=== Dataset section ===

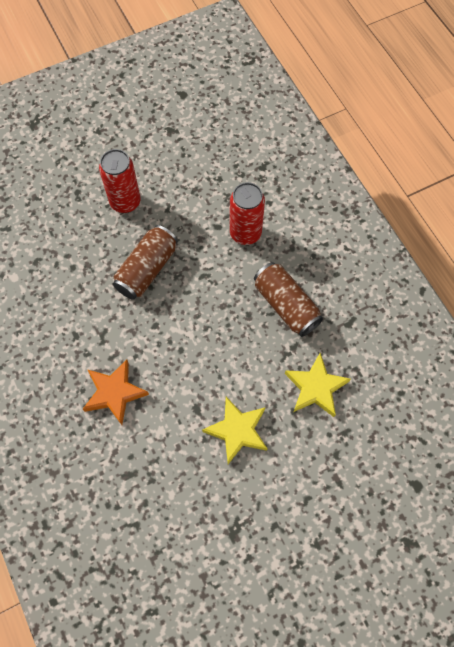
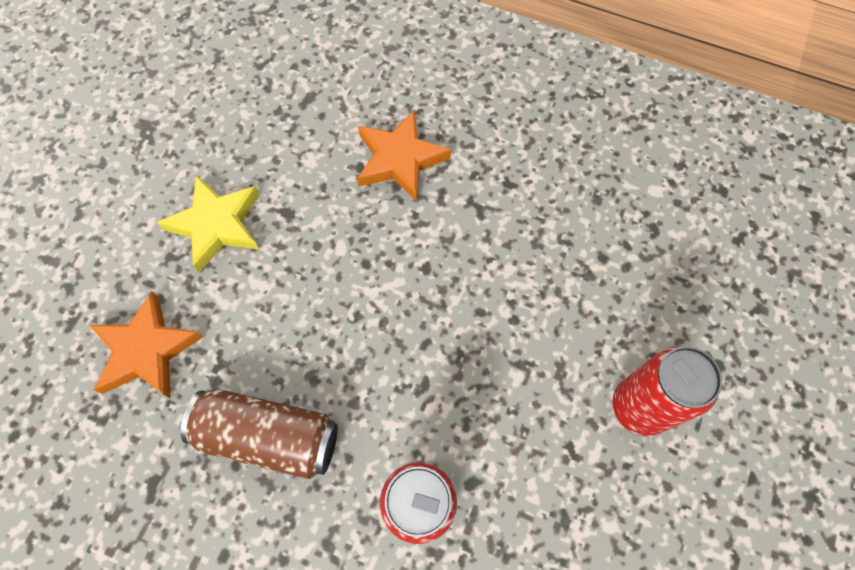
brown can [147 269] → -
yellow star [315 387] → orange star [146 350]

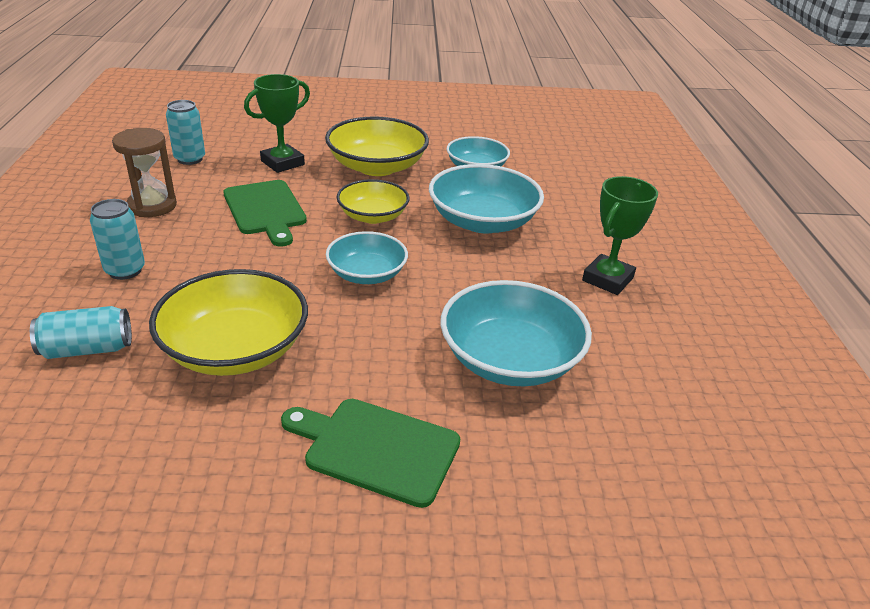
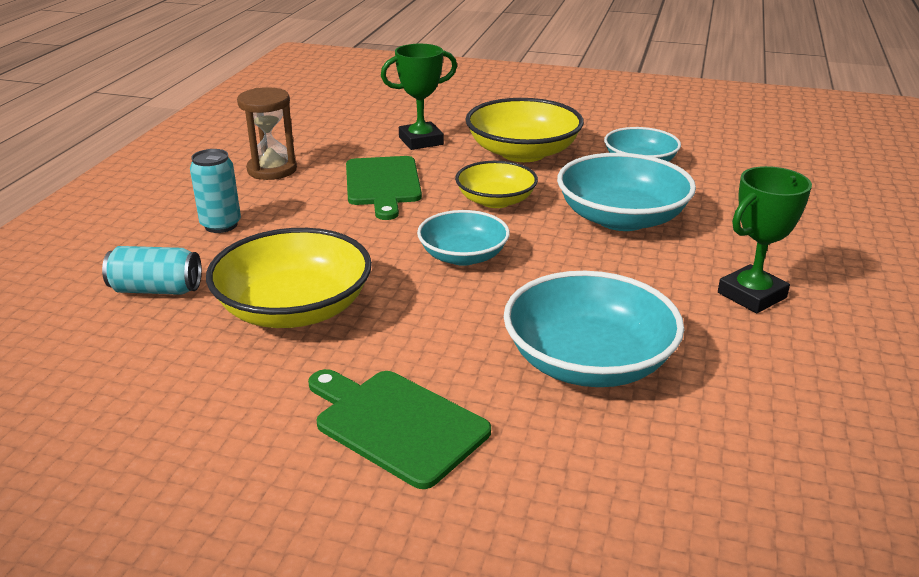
turquoise can [190 159] → -

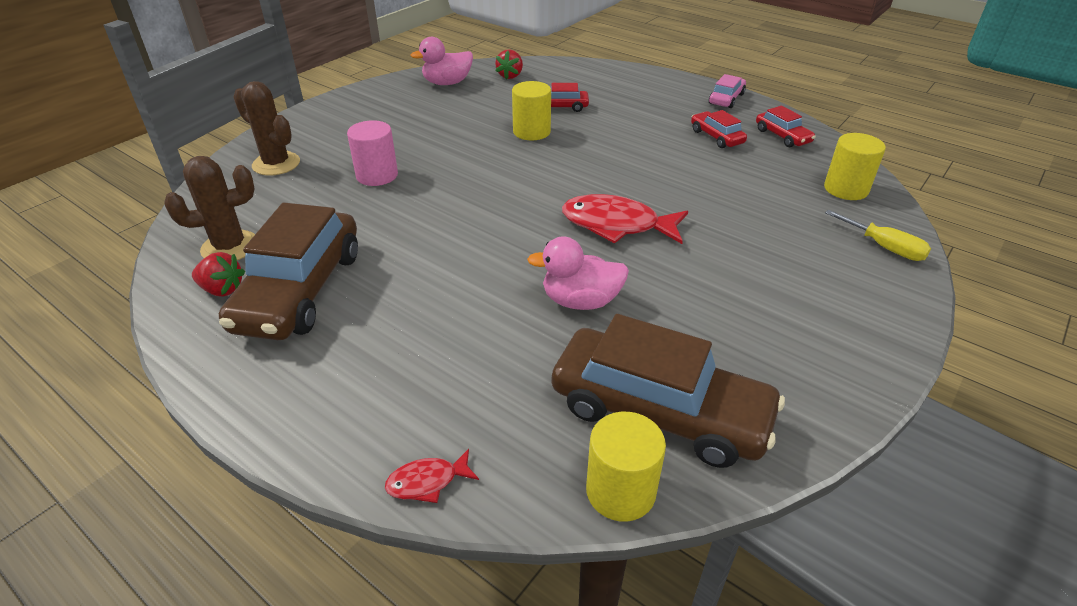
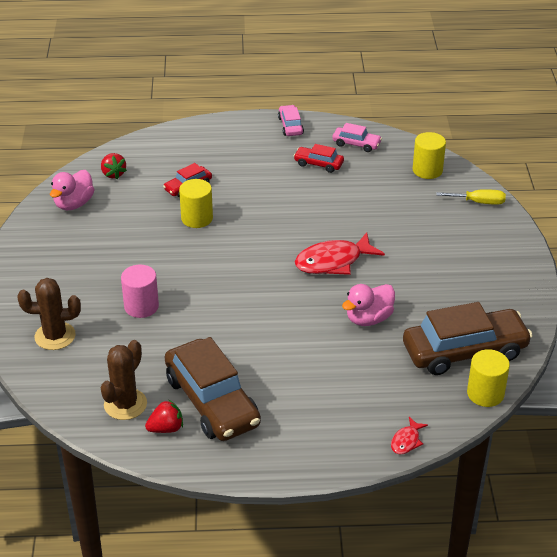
red car [782 136] → pink car [356 144]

===

Aim of the exercise: Repeat the material exactly and drop each image.

Answer section:
brown can [147 269] → -
yellow star [315 387] → orange star [146 350]

turquoise can [190 159] → -

red car [782 136] → pink car [356 144]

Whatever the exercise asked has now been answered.